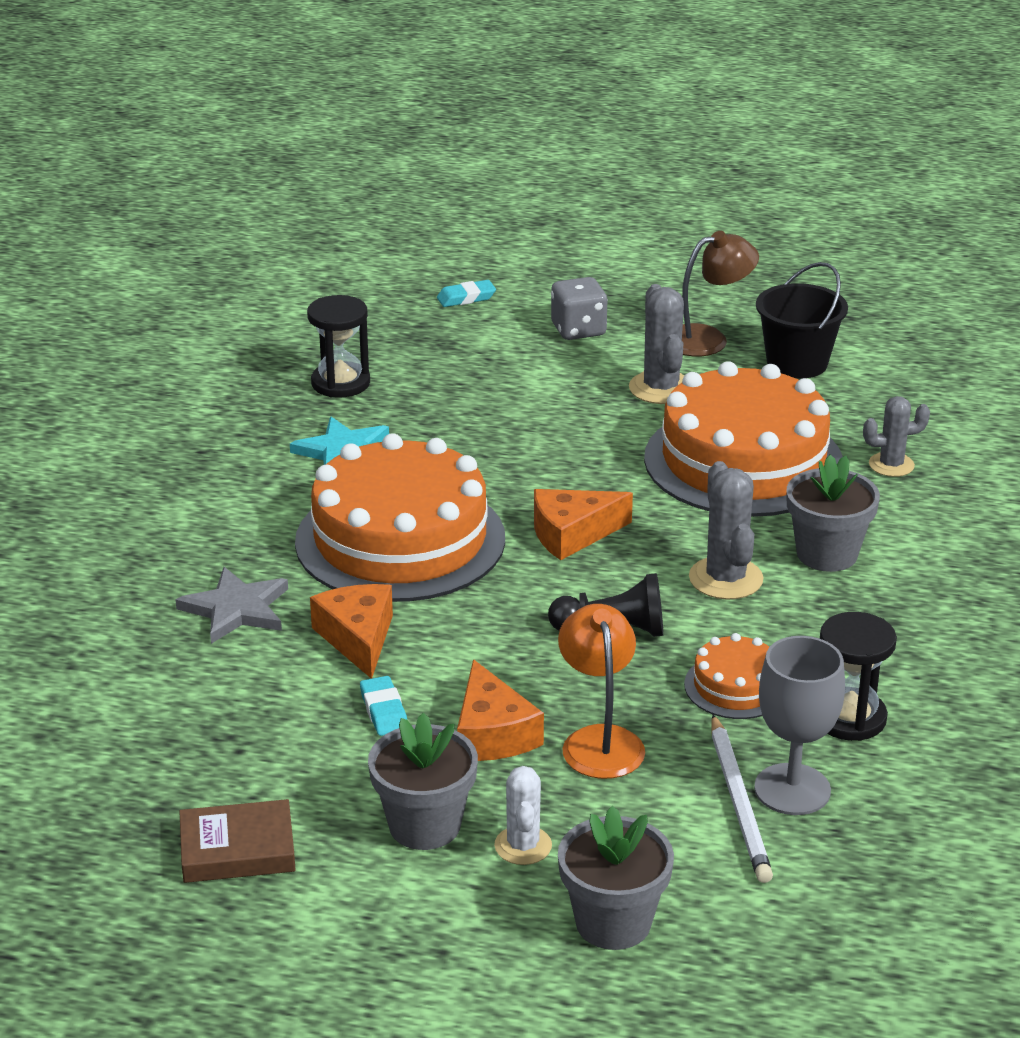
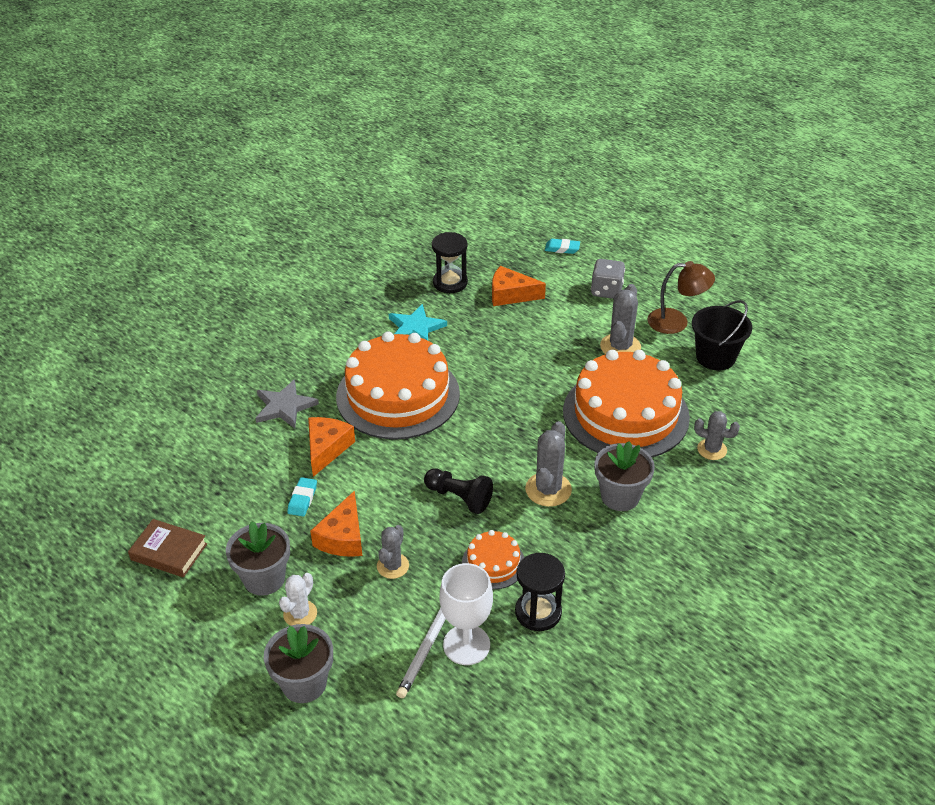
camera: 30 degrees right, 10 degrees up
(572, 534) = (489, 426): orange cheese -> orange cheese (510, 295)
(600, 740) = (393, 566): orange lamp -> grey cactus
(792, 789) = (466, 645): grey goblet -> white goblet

---

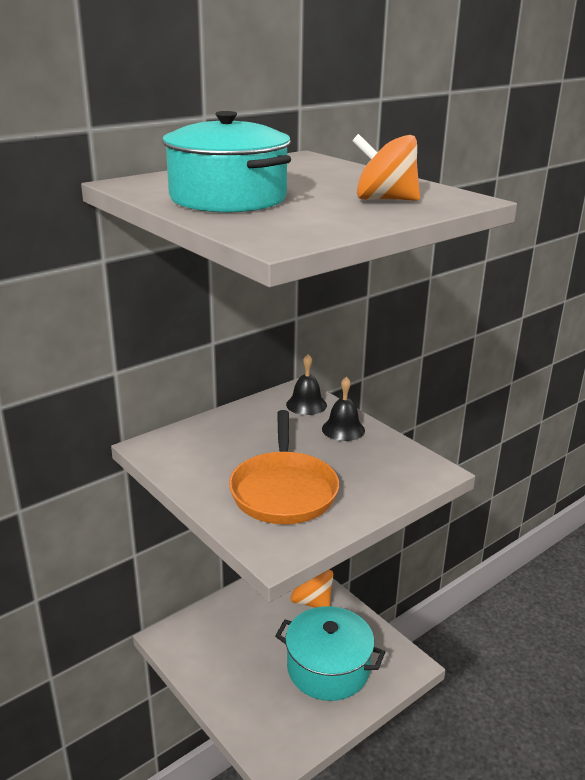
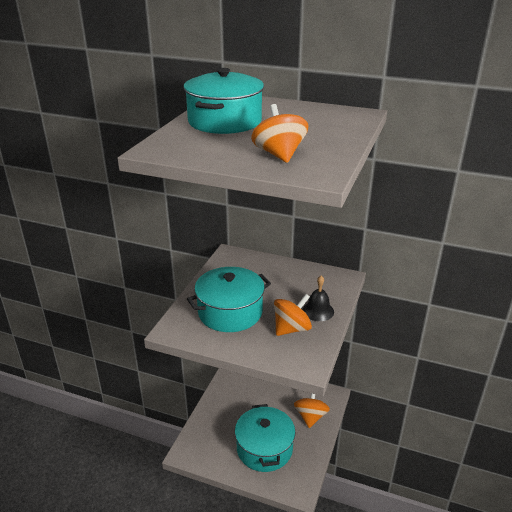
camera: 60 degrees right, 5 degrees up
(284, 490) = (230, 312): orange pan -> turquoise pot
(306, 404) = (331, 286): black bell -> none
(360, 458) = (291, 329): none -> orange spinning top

- _Work instructions_: Match on "degrees" and copy out every line of the entries that contains it.

- _Answer for the task_:
camera: 30 degrees right, 10 degrees up
camera: 60 degrees right, 5 degrees up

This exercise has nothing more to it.